─── Input for this task ───

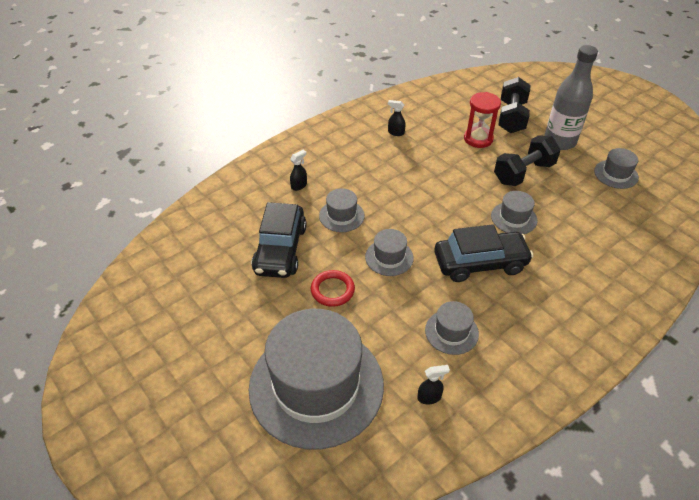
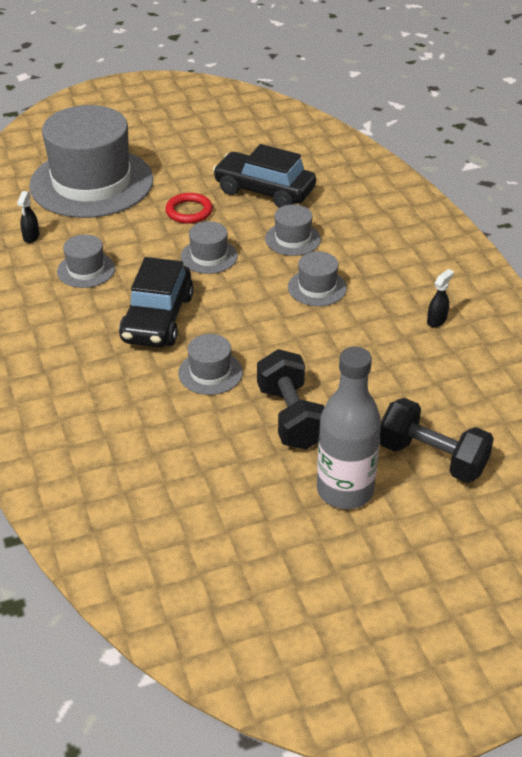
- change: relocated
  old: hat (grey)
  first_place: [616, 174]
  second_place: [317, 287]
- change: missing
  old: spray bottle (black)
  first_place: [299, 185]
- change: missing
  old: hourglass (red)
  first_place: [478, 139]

───

# [Try it]
Your reply should hold only the records, duplicated exactly, without any image.

# [Solution]
- change: relocated
  old: hat (grey)
  first_place: [616, 174]
  second_place: [317, 287]
- change: missing
  old: spray bottle (black)
  first_place: [299, 185]
- change: missing
  old: hourglass (red)
  first_place: [478, 139]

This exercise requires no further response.